(Dataset entries)
*** Begin section ***

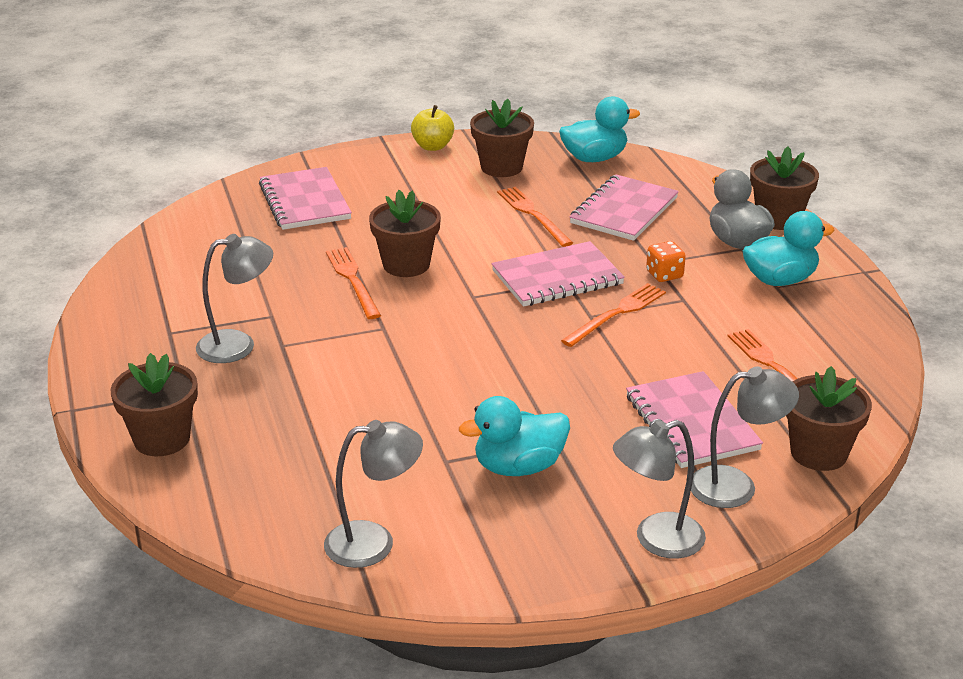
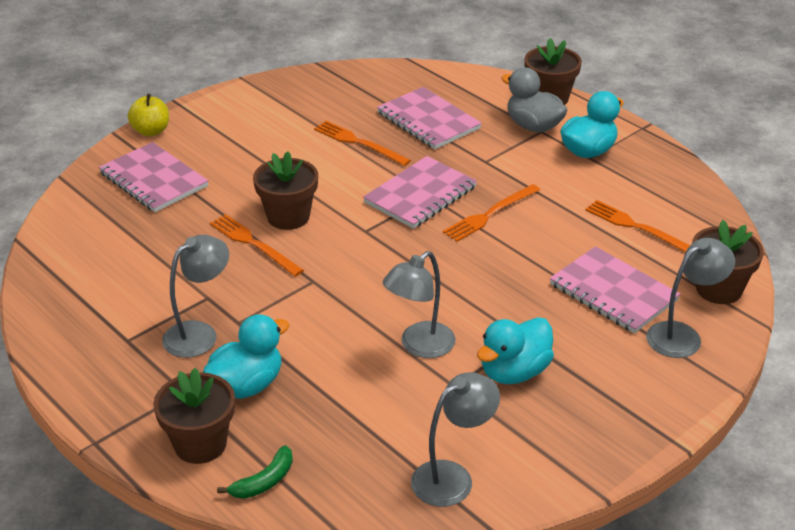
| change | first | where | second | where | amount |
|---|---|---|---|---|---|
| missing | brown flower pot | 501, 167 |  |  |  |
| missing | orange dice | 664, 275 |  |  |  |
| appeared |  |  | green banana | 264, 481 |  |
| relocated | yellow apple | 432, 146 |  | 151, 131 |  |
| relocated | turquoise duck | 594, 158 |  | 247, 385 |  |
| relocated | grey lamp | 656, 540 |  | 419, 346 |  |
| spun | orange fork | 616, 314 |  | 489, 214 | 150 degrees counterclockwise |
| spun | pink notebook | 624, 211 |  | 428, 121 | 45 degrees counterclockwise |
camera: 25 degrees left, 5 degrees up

*** End section ***

- [Action item]:
Return all the data exactly, pictures omitted.

- [Response]:
| change | first | where | second | where | amount |
|---|---|---|---|---|---|
| missing | brown flower pot | 501, 167 |  |  |  |
| missing | orange dice | 664, 275 |  |  |  |
| appeared |  |  | green banana | 264, 481 |  |
| relocated | yellow apple | 432, 146 |  | 151, 131 |  |
| relocated | turquoise duck | 594, 158 |  | 247, 385 |  |
| relocated | grey lamp | 656, 540 |  | 419, 346 |  |
| spun | orange fork | 616, 314 |  | 489, 214 | 150 degrees counterclockwise |
| spun | pink notebook | 624, 211 |  | 428, 121 | 45 degrees counterclockwise |
camera: 25 degrees left, 5 degrees up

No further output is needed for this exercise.